[Records from a data source]

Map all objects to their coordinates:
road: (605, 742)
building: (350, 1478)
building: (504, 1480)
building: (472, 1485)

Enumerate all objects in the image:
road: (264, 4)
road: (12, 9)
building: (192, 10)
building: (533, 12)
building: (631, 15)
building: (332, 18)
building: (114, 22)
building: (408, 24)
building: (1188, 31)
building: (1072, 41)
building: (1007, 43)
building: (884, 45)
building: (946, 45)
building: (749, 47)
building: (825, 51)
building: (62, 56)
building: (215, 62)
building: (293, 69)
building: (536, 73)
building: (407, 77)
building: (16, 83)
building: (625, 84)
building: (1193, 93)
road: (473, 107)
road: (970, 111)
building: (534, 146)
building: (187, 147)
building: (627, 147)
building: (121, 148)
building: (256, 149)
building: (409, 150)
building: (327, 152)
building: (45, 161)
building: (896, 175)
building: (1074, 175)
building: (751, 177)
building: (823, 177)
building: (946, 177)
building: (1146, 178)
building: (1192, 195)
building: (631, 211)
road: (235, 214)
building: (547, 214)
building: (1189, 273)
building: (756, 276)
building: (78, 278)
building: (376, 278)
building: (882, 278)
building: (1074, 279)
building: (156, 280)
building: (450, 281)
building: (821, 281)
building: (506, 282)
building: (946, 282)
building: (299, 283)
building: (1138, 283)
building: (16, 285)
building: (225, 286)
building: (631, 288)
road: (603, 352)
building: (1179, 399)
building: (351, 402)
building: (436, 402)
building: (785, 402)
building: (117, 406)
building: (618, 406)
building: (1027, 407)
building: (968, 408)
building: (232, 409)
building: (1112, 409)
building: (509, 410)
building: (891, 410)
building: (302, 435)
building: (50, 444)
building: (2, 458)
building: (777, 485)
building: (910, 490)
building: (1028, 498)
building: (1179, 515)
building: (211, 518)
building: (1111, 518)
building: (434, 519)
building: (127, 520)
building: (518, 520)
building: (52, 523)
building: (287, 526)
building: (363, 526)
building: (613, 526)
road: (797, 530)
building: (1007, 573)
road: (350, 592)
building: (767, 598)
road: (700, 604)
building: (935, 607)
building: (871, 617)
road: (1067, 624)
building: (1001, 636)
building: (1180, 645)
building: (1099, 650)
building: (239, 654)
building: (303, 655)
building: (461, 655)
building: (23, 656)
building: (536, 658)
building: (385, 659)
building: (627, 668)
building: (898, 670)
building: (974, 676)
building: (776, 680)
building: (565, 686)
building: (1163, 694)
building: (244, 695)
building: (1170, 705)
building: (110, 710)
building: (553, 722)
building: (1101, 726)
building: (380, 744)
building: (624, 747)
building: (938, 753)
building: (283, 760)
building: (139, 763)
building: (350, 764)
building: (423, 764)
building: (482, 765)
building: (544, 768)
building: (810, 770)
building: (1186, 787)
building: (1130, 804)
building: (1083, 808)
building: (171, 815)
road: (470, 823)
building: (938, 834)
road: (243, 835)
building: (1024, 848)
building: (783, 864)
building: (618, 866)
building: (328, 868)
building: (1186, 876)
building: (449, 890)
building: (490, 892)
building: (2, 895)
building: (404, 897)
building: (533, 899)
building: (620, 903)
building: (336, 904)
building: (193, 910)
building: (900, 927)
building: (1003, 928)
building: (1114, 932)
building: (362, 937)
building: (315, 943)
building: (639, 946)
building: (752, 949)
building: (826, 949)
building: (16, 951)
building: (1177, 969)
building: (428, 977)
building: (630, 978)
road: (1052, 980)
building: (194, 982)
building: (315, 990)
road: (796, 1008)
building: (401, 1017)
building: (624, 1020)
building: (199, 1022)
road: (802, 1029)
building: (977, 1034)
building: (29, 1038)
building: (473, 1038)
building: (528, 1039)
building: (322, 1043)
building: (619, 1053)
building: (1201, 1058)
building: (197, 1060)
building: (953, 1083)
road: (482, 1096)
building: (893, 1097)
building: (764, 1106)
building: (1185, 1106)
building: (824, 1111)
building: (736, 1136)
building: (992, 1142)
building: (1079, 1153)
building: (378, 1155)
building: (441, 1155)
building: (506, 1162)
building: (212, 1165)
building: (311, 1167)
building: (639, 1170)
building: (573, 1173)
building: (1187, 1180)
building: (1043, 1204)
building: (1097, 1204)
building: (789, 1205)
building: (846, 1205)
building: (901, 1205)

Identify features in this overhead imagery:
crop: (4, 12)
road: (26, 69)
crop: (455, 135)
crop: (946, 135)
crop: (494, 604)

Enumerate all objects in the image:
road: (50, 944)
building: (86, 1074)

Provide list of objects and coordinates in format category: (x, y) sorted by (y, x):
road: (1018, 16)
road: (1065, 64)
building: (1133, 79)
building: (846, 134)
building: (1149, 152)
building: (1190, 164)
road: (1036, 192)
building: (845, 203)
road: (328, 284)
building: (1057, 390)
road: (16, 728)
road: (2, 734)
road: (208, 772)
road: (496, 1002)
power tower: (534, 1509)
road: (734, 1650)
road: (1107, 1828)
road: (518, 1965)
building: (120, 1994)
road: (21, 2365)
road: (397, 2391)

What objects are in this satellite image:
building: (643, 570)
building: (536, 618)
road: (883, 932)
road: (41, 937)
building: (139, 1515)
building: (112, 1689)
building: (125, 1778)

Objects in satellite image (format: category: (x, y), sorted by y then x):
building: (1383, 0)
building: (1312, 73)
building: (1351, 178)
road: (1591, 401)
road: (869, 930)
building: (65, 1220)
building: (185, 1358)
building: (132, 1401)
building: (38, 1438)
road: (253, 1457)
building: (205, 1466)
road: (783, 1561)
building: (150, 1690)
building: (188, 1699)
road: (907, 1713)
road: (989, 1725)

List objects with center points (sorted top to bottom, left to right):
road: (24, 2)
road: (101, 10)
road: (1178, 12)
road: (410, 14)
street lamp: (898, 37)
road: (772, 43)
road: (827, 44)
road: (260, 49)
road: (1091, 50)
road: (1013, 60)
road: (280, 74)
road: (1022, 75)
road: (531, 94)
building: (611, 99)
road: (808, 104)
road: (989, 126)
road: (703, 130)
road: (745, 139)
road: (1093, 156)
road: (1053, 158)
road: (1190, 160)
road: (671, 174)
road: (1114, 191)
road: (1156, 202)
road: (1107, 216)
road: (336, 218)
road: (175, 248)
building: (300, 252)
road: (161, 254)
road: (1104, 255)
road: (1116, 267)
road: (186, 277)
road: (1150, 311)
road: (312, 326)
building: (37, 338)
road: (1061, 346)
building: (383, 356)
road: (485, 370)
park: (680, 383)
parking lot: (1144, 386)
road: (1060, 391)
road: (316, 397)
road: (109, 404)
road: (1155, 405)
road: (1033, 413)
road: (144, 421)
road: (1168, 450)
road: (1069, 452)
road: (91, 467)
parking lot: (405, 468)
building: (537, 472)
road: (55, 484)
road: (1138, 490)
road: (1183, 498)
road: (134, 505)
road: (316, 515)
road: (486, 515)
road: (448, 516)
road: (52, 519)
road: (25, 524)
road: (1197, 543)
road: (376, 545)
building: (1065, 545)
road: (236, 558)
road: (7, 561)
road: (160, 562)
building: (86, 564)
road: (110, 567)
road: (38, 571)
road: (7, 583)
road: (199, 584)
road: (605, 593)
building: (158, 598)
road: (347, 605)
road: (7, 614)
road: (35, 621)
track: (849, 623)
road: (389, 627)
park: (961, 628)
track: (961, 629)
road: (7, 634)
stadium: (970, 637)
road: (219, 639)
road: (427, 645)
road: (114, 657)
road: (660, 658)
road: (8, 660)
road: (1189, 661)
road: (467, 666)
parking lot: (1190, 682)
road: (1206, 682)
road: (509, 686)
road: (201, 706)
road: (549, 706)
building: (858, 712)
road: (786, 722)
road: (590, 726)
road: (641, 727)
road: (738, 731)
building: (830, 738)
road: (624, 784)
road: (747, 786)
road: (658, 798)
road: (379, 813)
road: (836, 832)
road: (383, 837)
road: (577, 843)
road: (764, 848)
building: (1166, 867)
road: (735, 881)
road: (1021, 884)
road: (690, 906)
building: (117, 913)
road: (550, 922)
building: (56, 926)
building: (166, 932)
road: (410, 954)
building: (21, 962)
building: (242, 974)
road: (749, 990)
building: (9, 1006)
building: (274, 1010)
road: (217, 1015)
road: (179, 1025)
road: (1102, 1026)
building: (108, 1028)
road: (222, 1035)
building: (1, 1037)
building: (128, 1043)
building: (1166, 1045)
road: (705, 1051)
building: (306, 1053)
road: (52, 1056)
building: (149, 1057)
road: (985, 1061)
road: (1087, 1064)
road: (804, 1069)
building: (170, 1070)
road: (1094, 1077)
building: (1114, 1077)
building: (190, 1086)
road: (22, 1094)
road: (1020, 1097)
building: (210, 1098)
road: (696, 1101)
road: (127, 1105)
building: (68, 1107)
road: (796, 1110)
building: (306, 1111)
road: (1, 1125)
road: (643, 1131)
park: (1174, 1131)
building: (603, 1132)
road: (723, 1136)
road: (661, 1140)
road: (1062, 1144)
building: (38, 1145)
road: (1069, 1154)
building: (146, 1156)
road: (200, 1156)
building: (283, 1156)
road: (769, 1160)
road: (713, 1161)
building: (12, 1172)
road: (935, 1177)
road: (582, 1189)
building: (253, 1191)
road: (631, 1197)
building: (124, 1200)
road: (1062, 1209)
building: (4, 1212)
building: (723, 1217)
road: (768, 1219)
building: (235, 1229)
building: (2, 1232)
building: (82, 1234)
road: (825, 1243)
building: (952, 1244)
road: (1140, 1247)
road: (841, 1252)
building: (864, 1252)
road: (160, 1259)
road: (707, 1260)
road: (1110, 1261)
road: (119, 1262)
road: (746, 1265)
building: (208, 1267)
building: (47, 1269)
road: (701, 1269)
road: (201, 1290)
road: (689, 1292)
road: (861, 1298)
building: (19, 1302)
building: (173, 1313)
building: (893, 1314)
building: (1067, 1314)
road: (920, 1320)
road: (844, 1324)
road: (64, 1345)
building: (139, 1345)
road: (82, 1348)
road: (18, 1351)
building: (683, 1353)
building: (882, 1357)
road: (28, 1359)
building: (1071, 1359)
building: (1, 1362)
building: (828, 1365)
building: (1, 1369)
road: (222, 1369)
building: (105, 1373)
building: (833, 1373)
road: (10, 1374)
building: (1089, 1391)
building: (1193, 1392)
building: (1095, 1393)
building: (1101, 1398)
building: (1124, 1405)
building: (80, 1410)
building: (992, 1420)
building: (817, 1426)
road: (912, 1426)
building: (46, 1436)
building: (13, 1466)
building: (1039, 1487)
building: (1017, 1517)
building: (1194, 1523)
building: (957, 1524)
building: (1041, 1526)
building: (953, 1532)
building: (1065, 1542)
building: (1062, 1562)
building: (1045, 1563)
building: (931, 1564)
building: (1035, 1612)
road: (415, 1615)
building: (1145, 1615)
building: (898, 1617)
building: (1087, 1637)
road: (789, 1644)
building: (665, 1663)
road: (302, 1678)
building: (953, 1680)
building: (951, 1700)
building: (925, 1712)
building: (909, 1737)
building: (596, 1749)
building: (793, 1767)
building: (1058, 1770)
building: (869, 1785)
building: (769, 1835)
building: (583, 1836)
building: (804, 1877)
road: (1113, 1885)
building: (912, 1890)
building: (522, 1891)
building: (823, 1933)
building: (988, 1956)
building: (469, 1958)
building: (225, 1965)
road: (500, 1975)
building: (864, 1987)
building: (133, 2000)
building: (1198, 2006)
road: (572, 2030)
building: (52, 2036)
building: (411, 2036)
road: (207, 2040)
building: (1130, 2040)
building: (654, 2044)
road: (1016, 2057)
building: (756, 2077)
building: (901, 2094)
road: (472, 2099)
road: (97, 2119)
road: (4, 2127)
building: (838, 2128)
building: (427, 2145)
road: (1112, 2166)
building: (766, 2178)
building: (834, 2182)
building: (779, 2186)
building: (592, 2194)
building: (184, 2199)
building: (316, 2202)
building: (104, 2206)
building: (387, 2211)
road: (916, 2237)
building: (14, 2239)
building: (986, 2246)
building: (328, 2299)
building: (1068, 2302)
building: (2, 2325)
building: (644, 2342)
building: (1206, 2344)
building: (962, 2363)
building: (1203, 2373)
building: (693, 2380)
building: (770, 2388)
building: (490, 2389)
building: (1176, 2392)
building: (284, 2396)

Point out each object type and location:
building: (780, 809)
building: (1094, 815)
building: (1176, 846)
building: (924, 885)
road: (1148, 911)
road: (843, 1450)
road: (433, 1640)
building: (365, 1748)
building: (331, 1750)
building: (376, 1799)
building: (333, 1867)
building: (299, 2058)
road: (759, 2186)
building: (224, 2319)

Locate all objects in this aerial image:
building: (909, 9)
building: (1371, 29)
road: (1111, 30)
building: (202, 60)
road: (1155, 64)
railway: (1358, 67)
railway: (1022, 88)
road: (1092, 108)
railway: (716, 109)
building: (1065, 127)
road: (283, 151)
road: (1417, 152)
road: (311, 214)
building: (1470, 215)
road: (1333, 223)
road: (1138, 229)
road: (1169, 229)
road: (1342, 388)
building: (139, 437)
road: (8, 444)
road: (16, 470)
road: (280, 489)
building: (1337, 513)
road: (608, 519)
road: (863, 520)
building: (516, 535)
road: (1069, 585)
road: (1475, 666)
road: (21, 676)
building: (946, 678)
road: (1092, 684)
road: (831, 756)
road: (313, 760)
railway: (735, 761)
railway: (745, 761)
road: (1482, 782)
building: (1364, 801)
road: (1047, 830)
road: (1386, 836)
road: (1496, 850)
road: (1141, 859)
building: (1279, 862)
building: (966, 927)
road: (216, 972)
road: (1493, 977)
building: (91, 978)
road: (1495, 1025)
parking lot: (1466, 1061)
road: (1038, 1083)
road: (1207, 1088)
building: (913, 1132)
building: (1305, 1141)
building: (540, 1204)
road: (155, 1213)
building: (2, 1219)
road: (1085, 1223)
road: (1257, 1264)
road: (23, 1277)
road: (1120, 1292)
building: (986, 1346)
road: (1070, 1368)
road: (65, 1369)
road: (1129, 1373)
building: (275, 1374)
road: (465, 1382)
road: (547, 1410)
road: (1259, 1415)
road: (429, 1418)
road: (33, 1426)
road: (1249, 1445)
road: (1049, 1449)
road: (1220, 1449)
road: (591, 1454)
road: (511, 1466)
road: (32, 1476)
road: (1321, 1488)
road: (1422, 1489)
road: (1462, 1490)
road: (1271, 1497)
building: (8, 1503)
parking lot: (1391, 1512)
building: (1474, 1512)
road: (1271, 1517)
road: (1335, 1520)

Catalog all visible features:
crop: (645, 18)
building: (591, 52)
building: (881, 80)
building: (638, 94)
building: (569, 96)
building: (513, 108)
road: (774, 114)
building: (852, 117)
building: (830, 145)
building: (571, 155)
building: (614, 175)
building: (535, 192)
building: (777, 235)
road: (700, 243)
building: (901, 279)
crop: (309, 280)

■ EXERCISE PROMPT ■
Search the records for the string "category" and, wherever a line contains it, please copy that line.

■ RESPONSE BOX ■
Provide list of objects and coordinates in format category: (x, y) sorted by (y, x):
Objects in satellite image (format: category: (x, y), sorted by y then x):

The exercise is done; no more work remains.